Task requirements ::
Exact copies of all the lines below are needed, without the pictures.

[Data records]
[Start of Attachment]

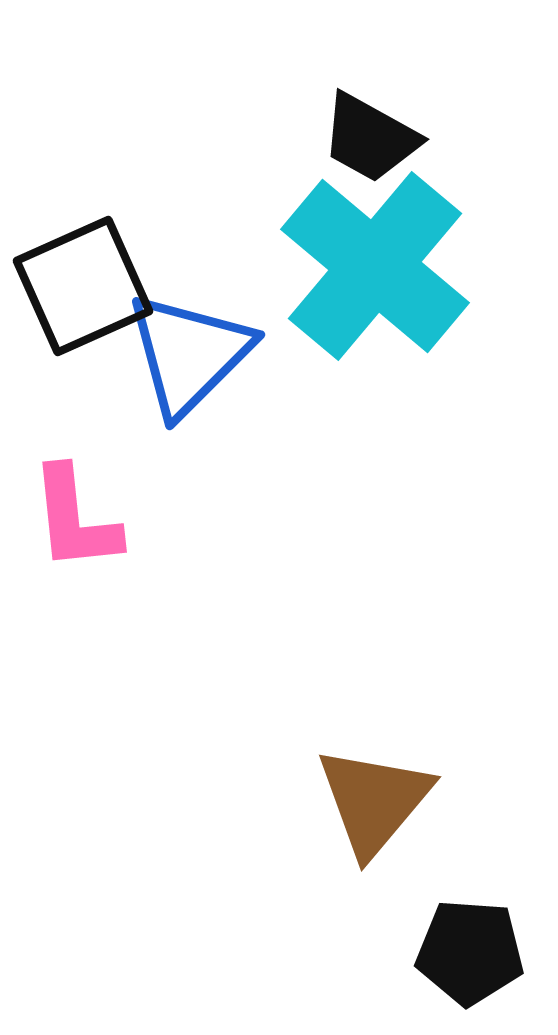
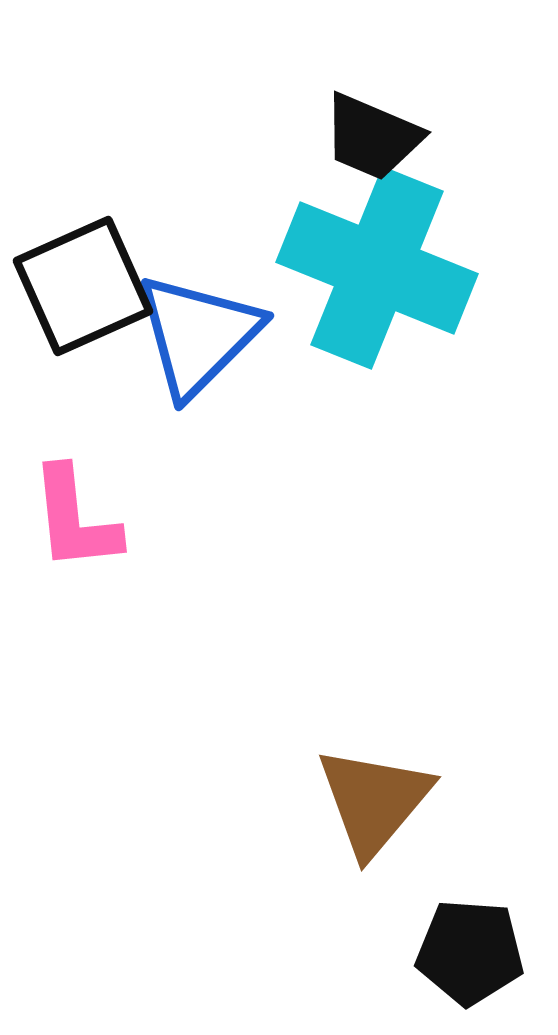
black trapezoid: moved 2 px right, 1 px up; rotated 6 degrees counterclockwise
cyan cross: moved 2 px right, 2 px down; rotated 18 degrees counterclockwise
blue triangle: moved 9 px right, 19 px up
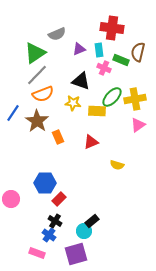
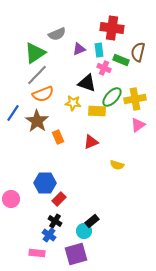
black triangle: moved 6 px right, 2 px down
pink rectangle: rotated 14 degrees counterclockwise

[End of Attachment]

Task solution ::
black trapezoid: moved 2 px right, 1 px up; rotated 6 degrees counterclockwise
cyan cross: moved 2 px right, 2 px down; rotated 18 degrees counterclockwise
blue triangle: moved 9 px right, 19 px up
black triangle: moved 6 px right, 2 px down
pink rectangle: rotated 14 degrees counterclockwise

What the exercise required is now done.